[Saved entries]
»»

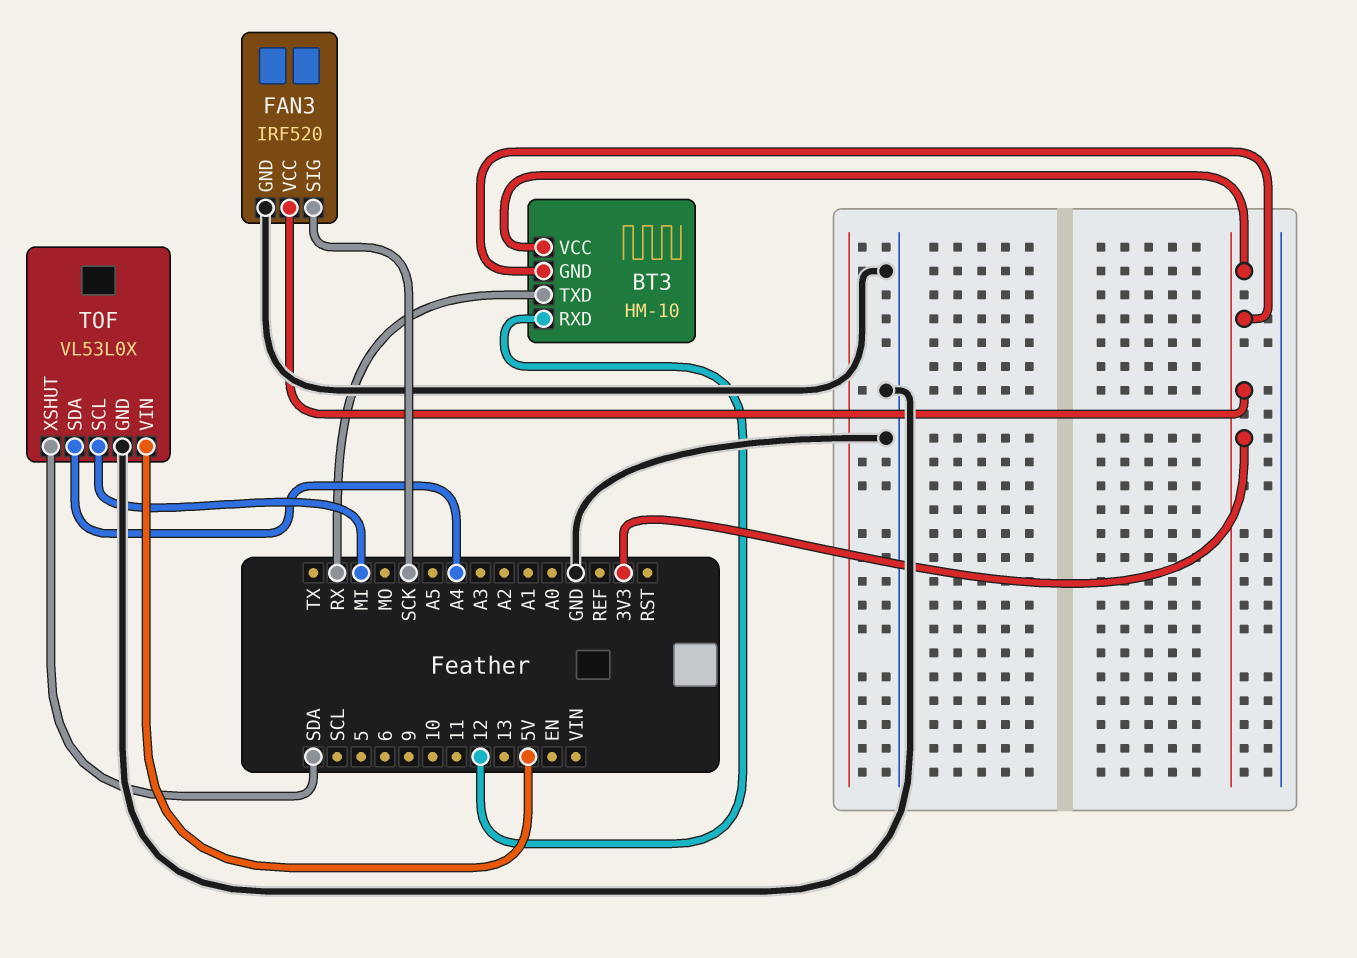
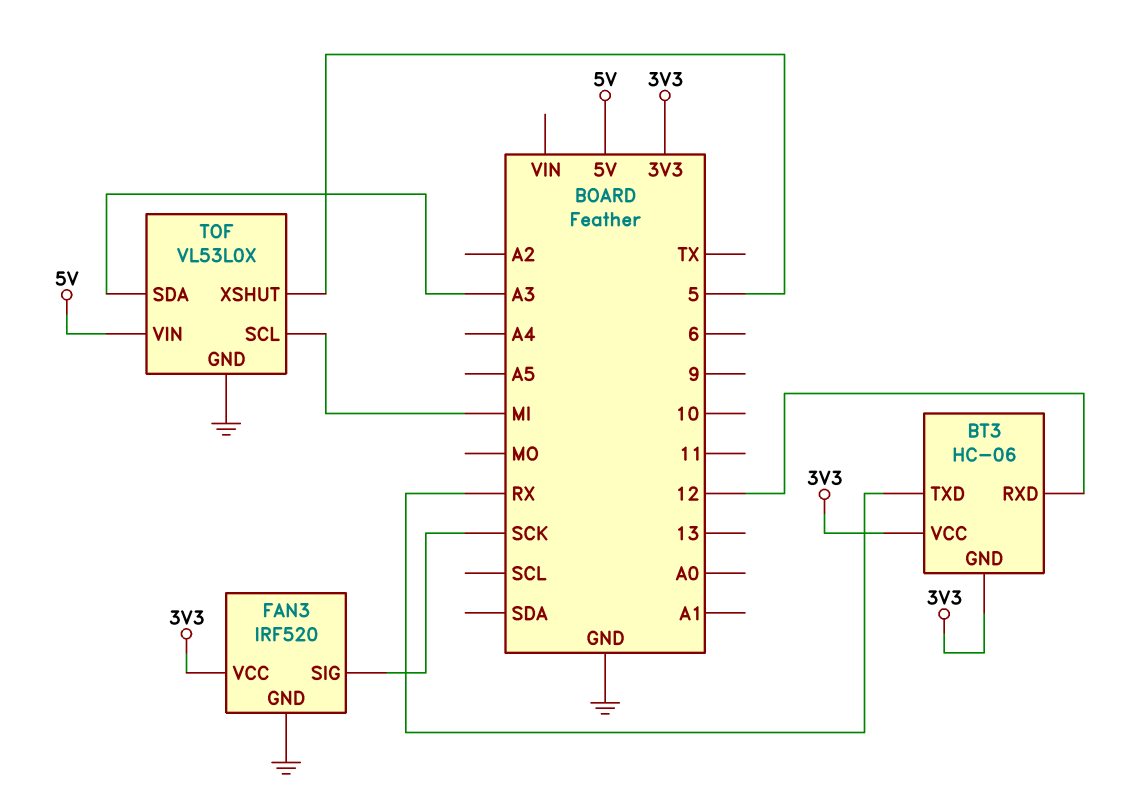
BT3: HM-10 -> HC-06
TOF pin SDA: A4 -> A3
TOF pin XSHUT: SDA -> 5

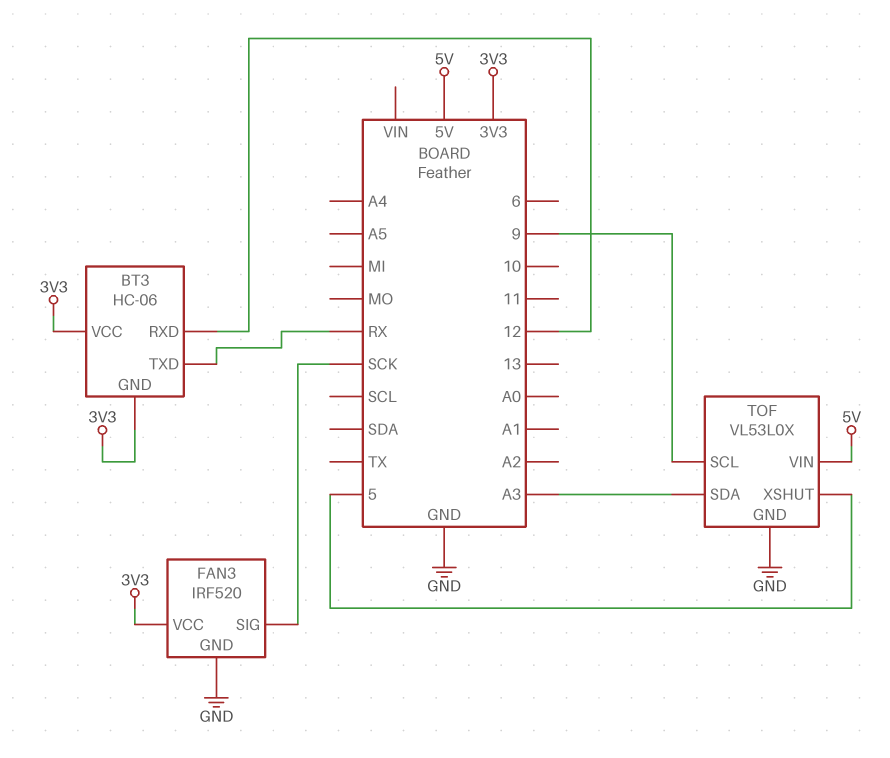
TOF pin SCL: MI -> 9

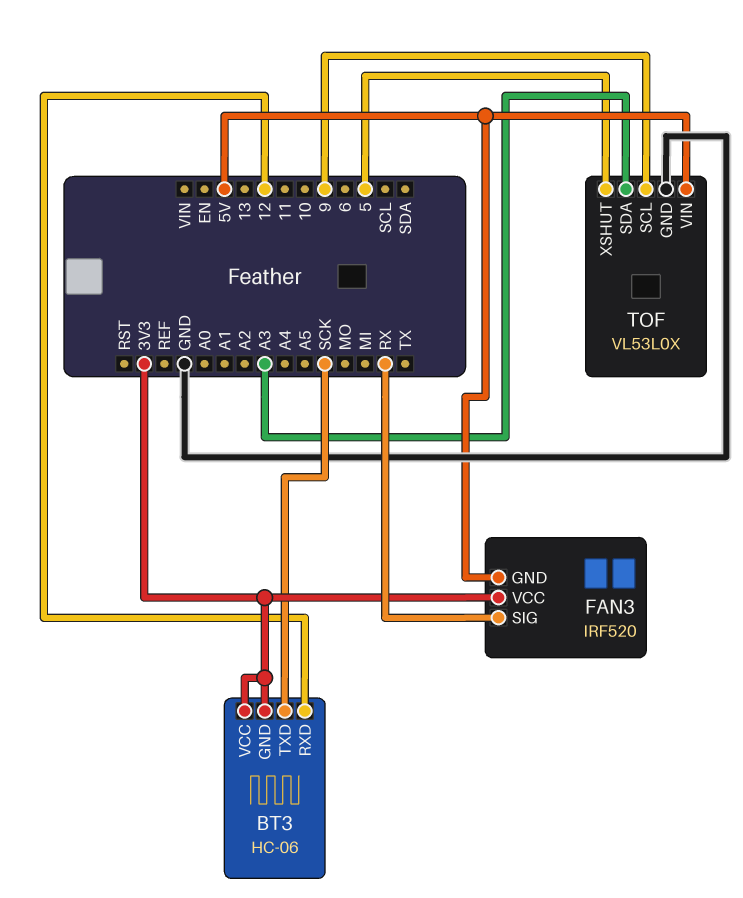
BT3 pin TXD: RX -> SCK
FAN3 pin GND: GND -> 5V
FAN3 pin SIG: SCK -> RX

««

> [Exercise] The records are to be returned verbatim. Skip any picture they contain.

> [Exercise response]
BT3: HM-10 -> HC-06
TOF pin SDA: A4 -> A3
TOF pin XSHUT: SDA -> 5

TOF pin SCL: MI -> 9

BT3 pin TXD: RX -> SCK
FAN3 pin GND: GND -> 5V
FAN3 pin SIG: SCK -> RX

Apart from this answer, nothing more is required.